## Exercise requirements
Give the number of lines below that hold the string "turned", and nothing more.

Records excerpted from a collection:
^^^^^^^^^^^^^^^^

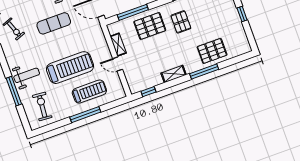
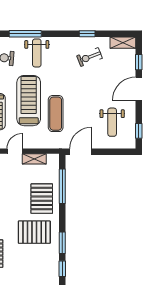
pallet: (181, 22) -> (34, 232), width x1.50, depth x1.42
exercise mat: (54, 23) -> (56, 114), moved
treadmill: (70, 68) -> (29, 101), turned 180

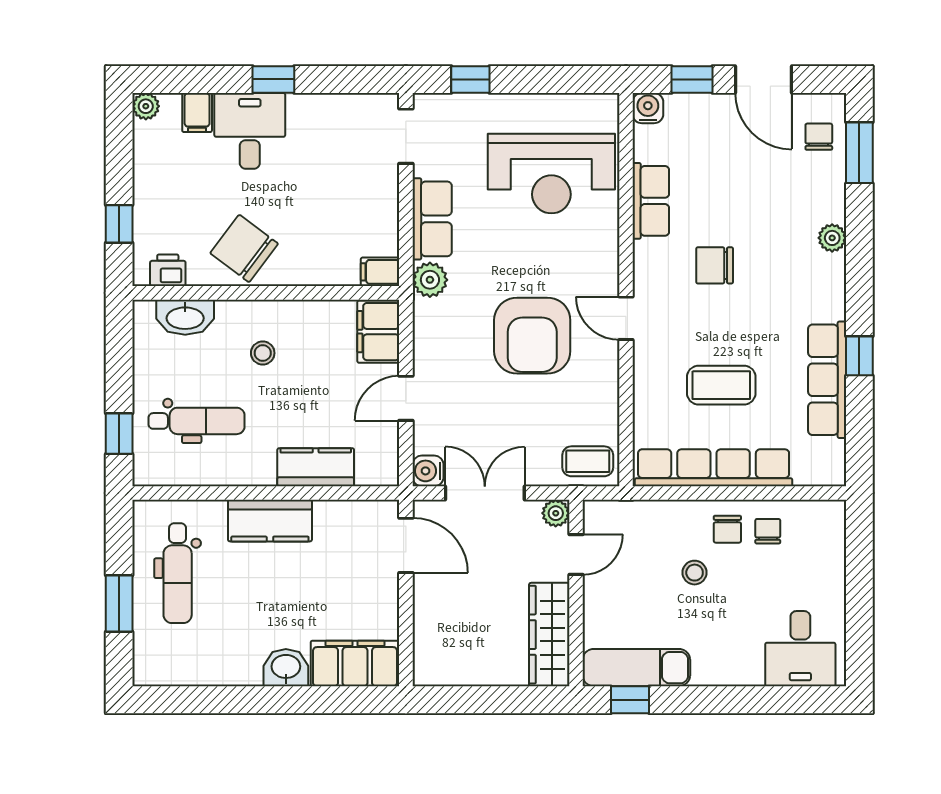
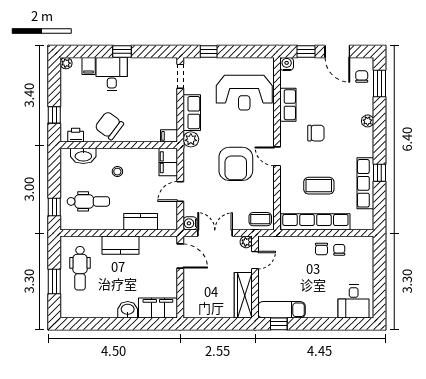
chair: (715, 265) -> (316, 133), turned 180
stool: (695, 573) -> (307, 268), removed

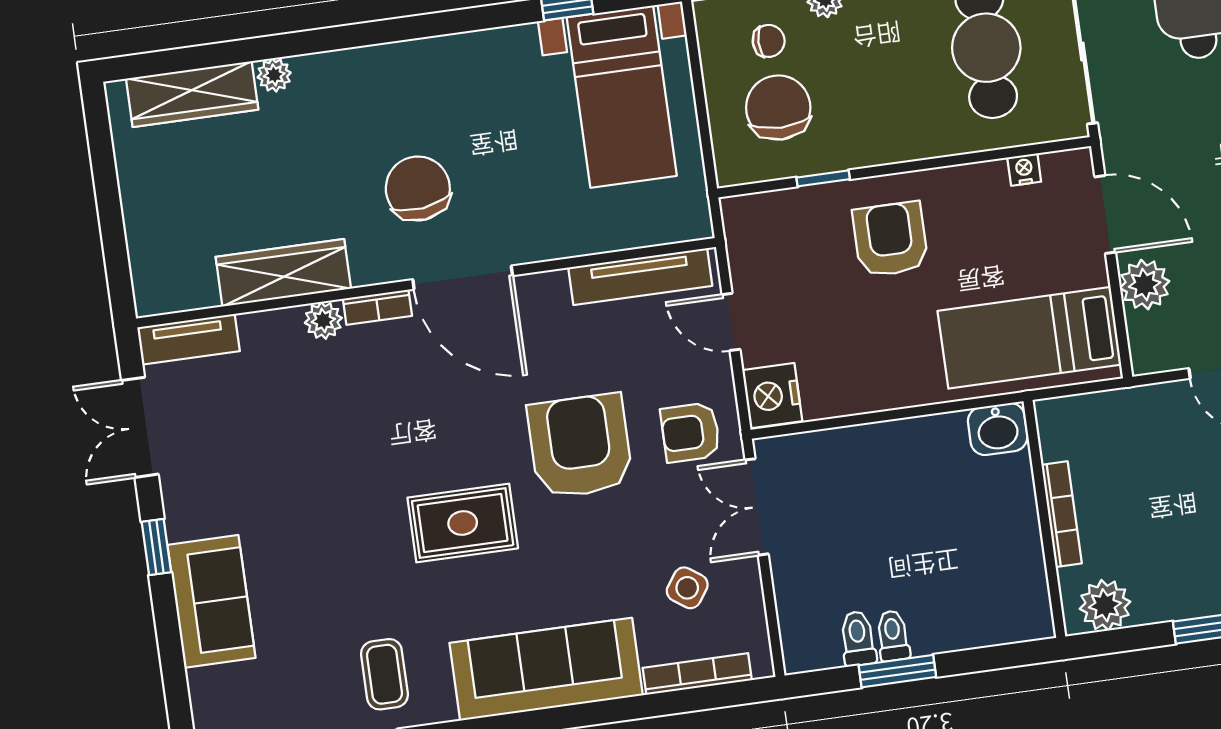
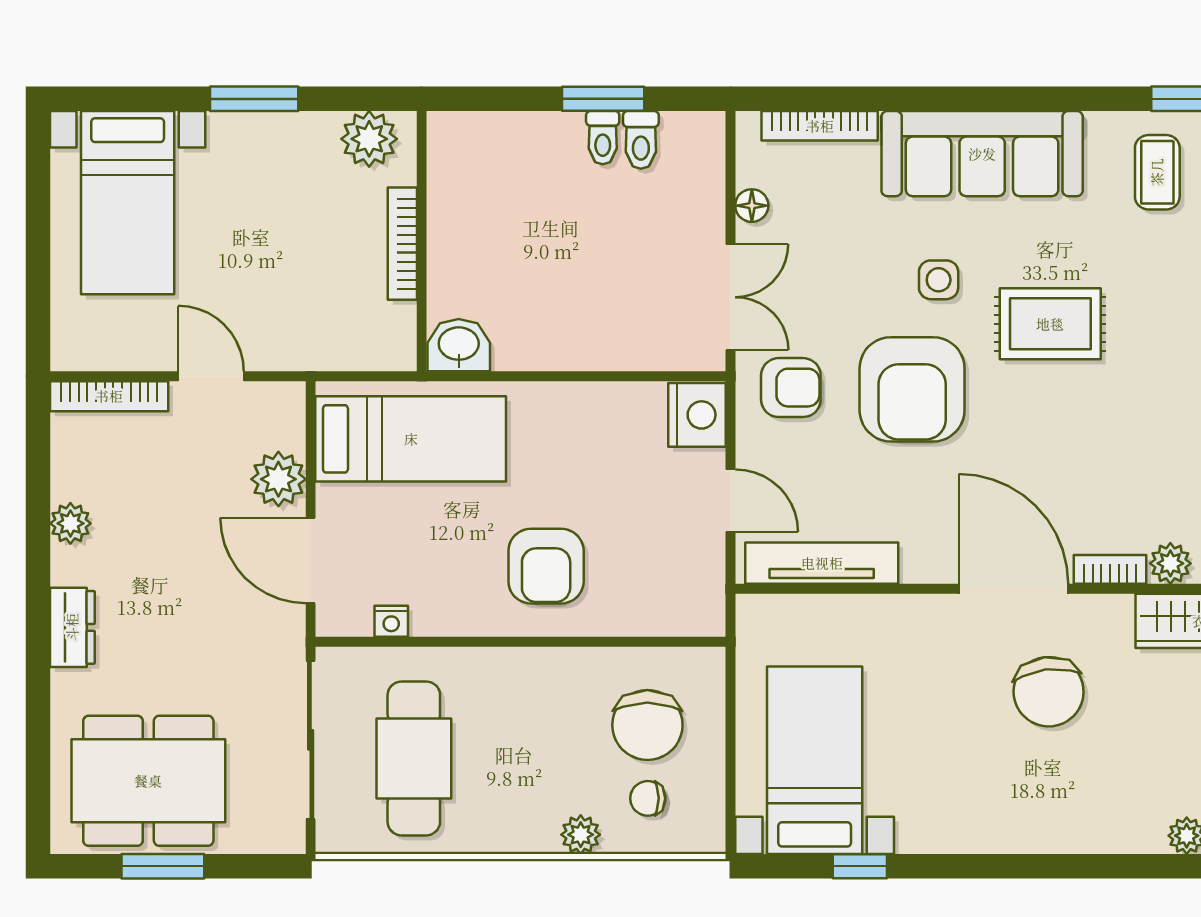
window: (823, 178) -> (610, 642), removed
side table: (687, 588) -> (939, 280), moved, turned -35
floor lamp: (749, 593) -> (752, 206), added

^^^^^^^^^^^^^^^^

## Answer
3